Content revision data
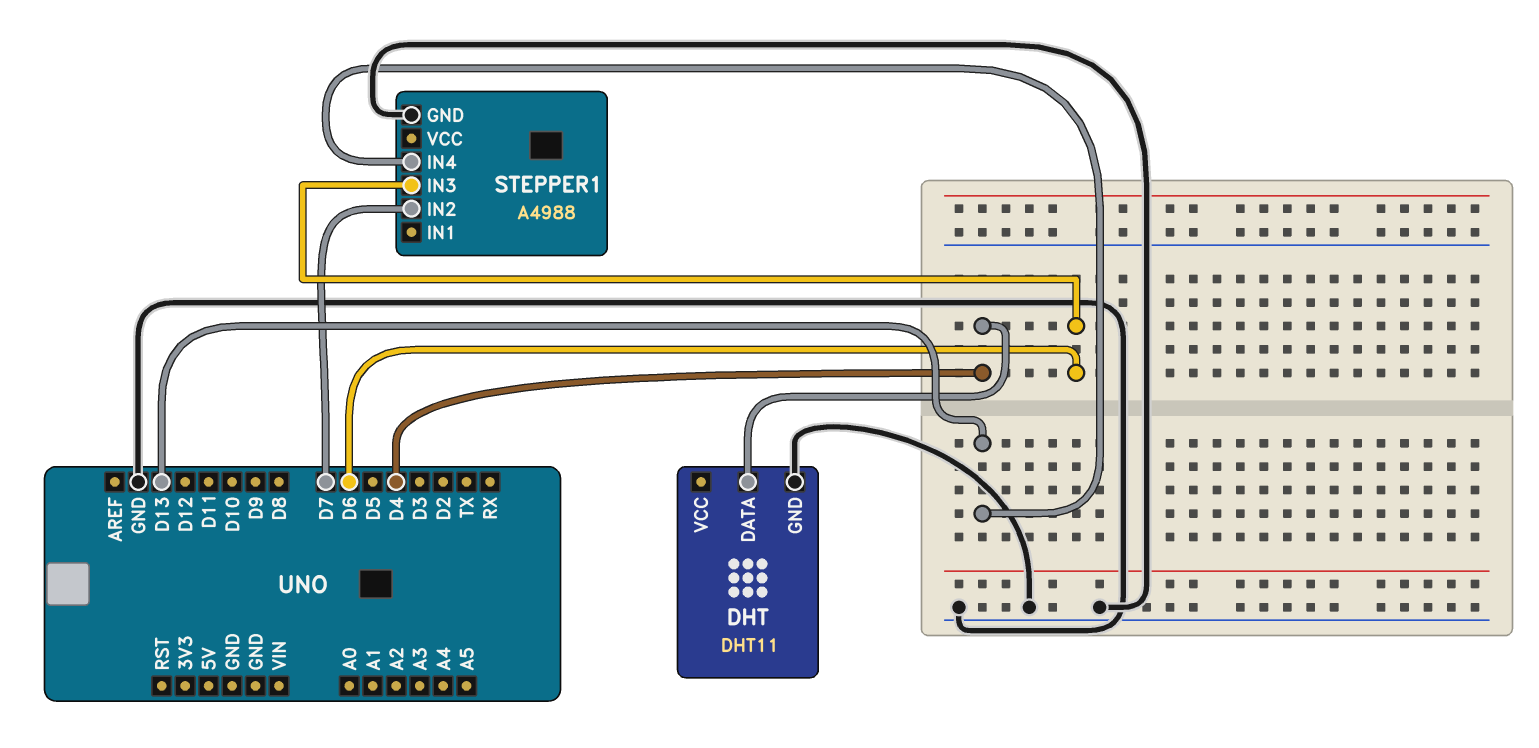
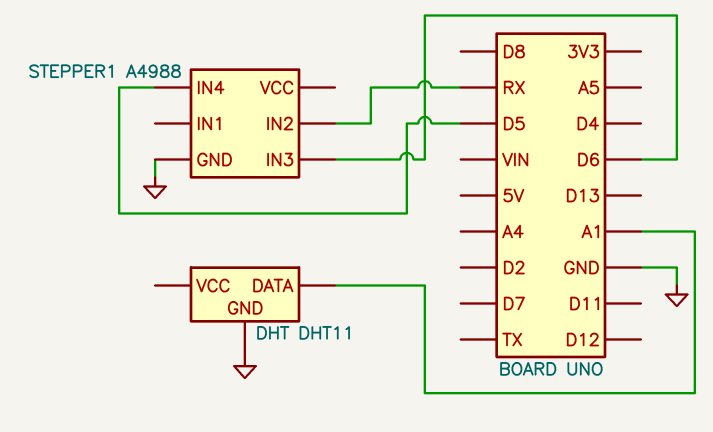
DHT pin DATA: D4 -> A1
STEPPER1 pin IN2: D7 -> RX
STEPPER1 pin IN4: D13 -> D5

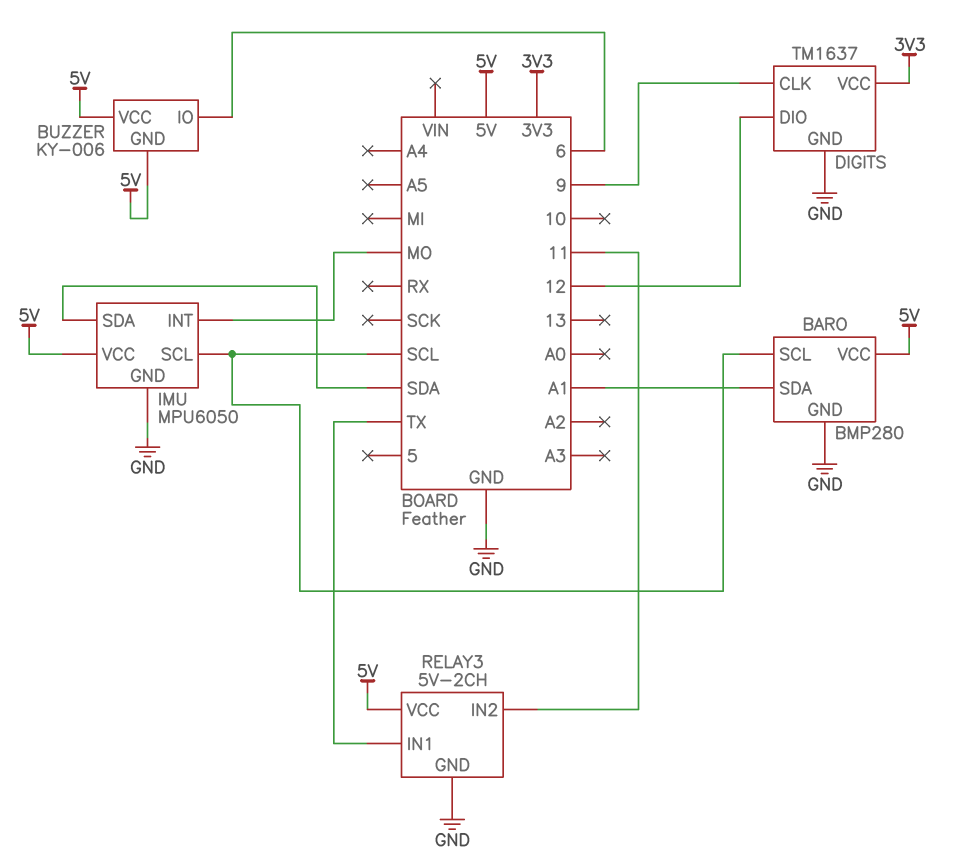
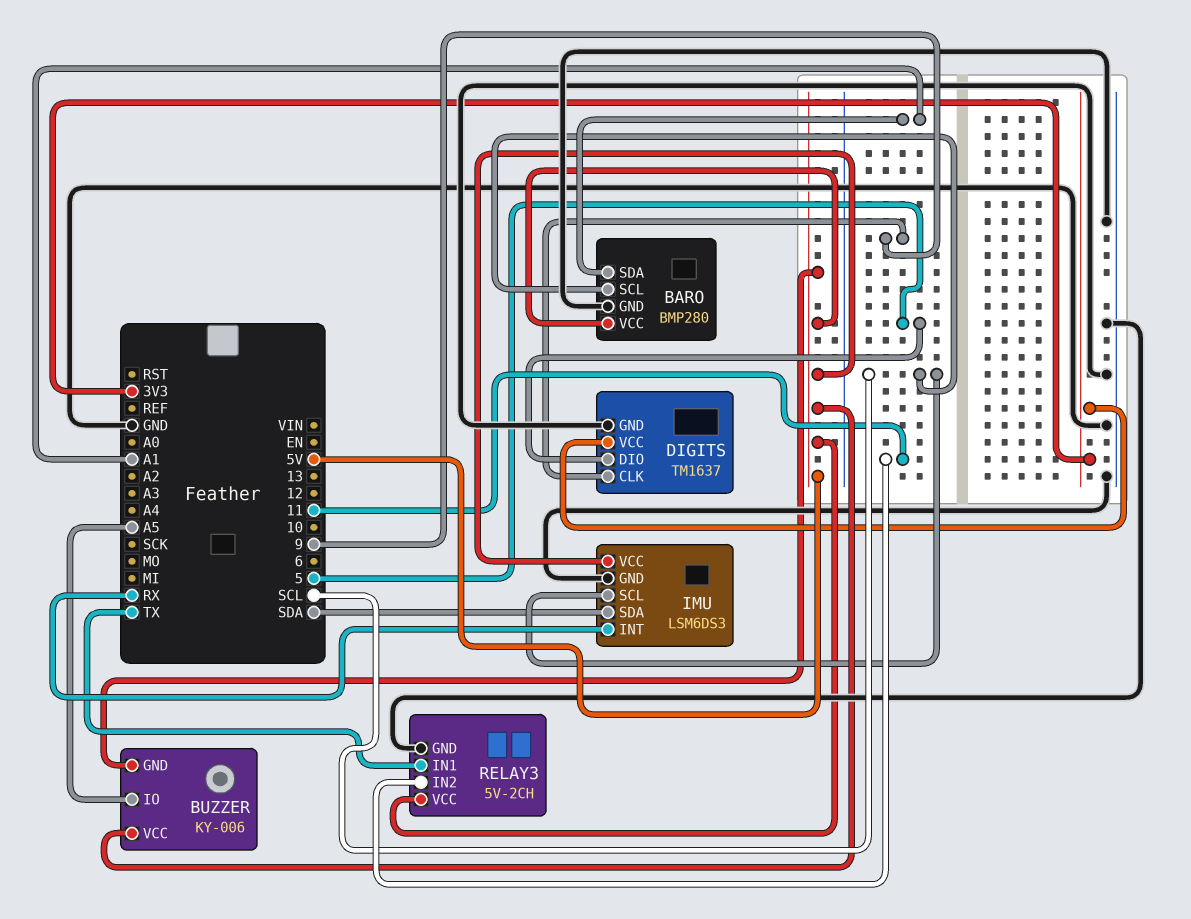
BUZZER pin IO: 6 -> A5
DIGITS pin DIO: 12 -> 5
IMU: MPU6050 -> LSM6DS3
IMU pin INT: MO -> RX

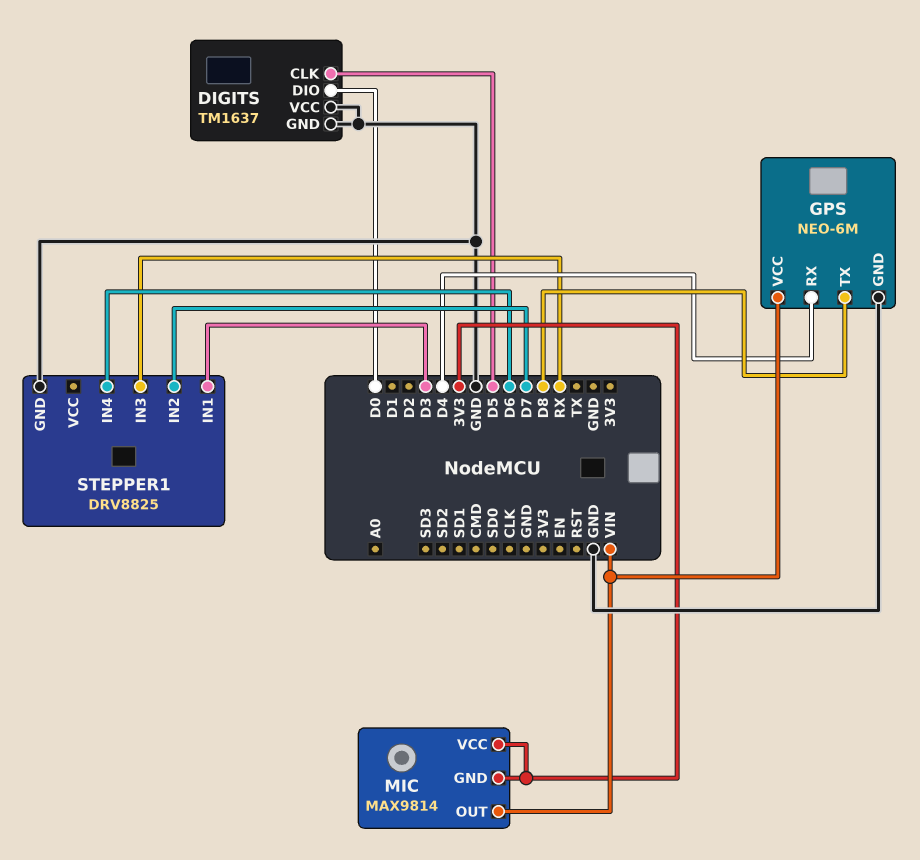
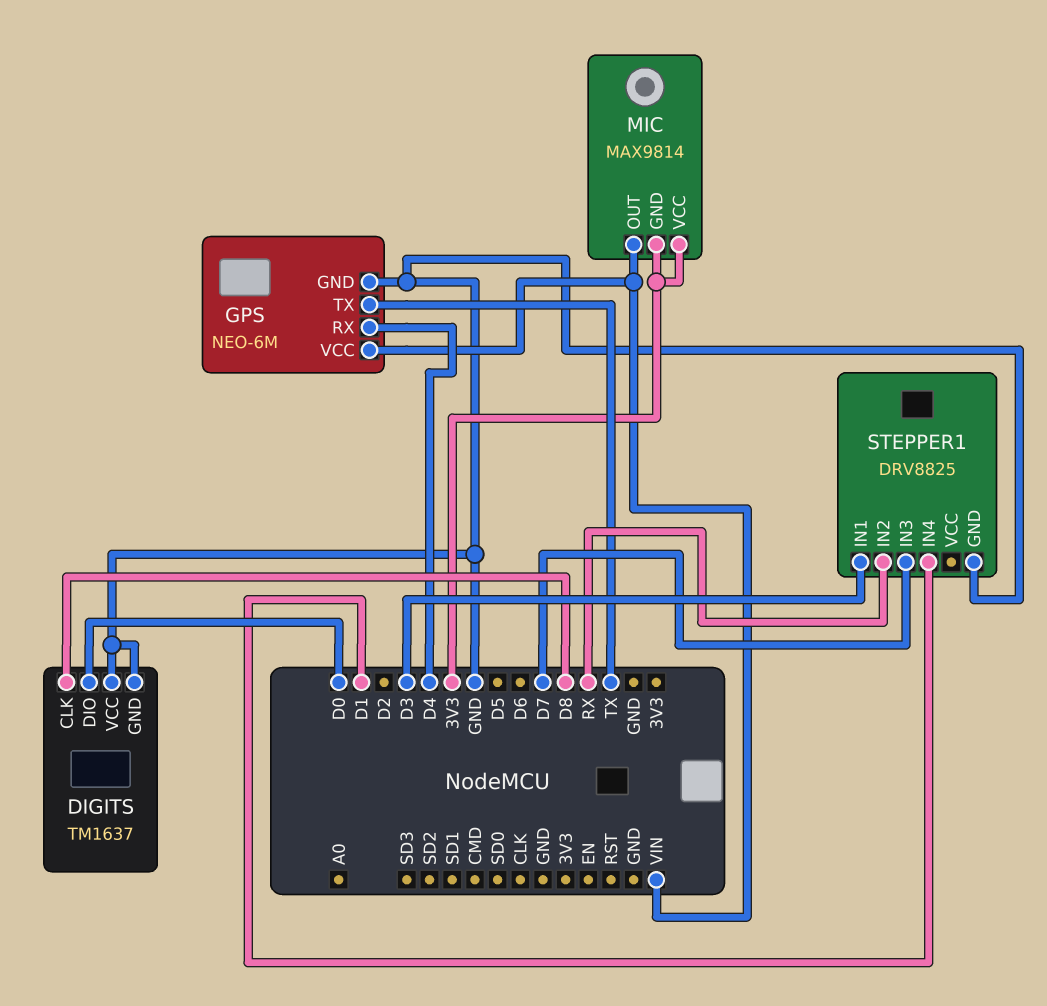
DIGITS pin CLK: D5 -> D8
GPS pin TX: D8 -> TX
STEPPER1 pin IN2: D7 -> RX
STEPPER1 pin IN3: RX -> D7
STEPPER1 pin IN4: D6 -> D1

§ **What you need to do**
If a line in the records above contains "DIGITS", copy that line.

§ **The completed task**
DIGITS pin DIO: 12 -> 5
DIGITS pin CLK: D5 -> D8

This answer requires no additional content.